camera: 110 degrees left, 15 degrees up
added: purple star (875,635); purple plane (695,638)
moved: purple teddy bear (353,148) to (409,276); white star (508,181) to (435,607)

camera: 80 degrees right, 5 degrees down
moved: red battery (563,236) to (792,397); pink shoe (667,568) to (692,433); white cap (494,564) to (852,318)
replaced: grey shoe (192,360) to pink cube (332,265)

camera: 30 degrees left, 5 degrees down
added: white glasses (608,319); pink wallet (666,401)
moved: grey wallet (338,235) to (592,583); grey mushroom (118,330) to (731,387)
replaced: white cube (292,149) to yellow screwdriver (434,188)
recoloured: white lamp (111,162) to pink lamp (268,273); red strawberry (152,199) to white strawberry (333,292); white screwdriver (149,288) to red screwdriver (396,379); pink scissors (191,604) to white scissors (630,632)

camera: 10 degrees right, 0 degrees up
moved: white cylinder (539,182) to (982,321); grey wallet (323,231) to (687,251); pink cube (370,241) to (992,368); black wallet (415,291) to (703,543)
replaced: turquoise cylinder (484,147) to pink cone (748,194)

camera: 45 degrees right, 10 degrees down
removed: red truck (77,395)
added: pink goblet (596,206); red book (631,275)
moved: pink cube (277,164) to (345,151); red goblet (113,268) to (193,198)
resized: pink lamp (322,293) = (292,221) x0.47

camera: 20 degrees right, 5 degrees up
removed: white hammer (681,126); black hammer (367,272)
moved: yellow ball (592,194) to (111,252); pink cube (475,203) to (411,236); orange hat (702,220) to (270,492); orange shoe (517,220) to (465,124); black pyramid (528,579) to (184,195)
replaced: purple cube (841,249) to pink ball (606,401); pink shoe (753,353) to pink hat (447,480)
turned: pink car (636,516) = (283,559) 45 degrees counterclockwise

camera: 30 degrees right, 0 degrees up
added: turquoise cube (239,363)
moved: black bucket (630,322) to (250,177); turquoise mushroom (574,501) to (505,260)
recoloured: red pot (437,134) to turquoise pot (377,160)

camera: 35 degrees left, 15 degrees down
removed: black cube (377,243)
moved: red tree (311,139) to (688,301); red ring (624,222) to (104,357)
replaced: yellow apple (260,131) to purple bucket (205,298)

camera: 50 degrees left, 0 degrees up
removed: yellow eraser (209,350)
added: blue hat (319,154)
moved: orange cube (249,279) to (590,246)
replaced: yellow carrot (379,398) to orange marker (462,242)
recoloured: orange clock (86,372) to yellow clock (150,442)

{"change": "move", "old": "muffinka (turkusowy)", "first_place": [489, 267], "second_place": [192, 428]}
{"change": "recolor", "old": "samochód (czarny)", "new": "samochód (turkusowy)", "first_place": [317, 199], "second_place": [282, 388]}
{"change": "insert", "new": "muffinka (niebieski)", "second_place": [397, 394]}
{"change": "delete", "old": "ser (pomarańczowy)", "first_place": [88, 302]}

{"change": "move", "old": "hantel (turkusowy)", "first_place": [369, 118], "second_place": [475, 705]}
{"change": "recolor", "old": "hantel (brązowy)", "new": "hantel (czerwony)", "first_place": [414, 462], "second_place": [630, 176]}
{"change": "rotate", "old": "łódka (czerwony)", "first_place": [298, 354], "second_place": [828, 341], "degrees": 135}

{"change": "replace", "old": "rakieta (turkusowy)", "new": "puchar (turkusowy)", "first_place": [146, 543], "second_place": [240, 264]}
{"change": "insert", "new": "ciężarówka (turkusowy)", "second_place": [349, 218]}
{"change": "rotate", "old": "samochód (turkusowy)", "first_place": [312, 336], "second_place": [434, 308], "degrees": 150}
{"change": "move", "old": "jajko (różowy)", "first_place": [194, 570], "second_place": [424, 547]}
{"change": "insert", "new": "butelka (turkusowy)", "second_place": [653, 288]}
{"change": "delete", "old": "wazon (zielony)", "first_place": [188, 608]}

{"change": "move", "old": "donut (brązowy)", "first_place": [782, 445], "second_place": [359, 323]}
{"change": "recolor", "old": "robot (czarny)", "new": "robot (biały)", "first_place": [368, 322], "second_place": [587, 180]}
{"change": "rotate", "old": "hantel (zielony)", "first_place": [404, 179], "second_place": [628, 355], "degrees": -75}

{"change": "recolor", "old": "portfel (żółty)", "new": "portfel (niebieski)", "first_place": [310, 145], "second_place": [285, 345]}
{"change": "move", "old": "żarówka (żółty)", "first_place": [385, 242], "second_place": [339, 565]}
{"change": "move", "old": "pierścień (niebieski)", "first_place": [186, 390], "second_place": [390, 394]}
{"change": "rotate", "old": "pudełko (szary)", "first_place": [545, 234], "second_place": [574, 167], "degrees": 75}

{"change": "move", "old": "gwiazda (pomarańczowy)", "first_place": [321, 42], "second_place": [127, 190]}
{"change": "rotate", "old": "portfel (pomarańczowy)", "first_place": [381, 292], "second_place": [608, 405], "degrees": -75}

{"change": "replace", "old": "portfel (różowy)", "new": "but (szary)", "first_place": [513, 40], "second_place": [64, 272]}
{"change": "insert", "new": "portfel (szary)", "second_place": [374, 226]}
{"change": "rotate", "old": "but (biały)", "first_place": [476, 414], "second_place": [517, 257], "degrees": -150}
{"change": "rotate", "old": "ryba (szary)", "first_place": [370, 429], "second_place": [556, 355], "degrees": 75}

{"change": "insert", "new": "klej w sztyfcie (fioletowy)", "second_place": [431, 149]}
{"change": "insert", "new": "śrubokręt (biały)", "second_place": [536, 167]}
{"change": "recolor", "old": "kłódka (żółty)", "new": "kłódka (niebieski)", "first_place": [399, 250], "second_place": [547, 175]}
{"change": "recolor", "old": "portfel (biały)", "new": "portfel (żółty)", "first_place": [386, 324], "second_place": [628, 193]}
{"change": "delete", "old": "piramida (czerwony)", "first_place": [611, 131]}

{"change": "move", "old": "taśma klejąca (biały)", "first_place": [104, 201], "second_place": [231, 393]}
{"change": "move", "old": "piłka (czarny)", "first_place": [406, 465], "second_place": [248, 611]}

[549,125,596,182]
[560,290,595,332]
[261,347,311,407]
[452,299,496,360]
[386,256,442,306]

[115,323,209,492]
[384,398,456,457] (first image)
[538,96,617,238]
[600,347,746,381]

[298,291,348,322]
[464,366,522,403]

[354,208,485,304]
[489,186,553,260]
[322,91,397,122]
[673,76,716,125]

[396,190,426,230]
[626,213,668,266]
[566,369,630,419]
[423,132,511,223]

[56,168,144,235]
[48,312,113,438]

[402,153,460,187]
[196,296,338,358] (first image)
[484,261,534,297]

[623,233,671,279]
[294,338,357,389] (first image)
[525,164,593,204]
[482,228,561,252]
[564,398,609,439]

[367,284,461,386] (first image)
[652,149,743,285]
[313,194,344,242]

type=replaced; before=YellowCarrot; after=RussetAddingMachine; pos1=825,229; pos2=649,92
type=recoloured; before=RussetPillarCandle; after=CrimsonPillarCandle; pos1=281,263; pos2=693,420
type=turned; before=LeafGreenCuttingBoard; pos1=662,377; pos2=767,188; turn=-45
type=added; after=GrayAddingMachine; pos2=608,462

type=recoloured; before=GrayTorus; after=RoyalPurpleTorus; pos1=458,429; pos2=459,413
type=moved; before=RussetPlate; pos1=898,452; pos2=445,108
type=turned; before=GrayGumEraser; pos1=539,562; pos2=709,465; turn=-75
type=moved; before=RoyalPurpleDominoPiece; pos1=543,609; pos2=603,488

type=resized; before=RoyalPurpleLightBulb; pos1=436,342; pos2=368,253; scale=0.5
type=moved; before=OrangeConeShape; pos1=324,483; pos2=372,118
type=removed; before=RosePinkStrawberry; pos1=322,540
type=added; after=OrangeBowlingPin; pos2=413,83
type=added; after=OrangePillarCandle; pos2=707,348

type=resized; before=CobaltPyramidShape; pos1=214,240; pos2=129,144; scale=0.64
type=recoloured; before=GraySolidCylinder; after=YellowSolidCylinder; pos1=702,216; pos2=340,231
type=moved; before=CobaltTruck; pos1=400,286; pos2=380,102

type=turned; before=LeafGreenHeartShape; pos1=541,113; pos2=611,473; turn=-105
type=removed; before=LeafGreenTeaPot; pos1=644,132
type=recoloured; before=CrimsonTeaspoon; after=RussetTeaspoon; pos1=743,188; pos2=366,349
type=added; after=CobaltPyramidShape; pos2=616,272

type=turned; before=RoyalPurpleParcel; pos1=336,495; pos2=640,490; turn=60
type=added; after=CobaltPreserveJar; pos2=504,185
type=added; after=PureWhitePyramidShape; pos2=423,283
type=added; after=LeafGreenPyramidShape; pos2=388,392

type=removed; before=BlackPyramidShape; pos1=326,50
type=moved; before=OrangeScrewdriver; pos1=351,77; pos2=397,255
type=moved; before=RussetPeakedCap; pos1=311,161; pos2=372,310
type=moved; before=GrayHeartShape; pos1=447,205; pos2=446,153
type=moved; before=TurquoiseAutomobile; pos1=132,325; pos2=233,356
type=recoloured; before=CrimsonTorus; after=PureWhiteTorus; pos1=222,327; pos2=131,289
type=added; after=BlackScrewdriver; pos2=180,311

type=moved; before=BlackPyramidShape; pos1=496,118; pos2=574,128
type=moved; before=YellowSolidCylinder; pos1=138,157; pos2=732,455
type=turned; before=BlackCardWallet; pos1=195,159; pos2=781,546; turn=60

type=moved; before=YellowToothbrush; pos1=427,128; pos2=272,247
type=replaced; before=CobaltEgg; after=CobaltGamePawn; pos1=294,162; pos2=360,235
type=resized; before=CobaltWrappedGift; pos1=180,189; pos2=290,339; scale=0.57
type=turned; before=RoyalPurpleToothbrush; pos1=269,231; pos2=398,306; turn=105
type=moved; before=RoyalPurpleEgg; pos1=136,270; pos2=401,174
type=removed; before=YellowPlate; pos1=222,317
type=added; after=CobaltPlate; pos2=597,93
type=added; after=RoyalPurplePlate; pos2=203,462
========================================================================
Exercise details: Everything from the first line of the records above through the line containing "added: purple star" should be restated word for word; leave out all other lines.

The completed task:
camera: 110 degrees left, 15 degrees up
added: purple star (875,635); purple plane (695,638)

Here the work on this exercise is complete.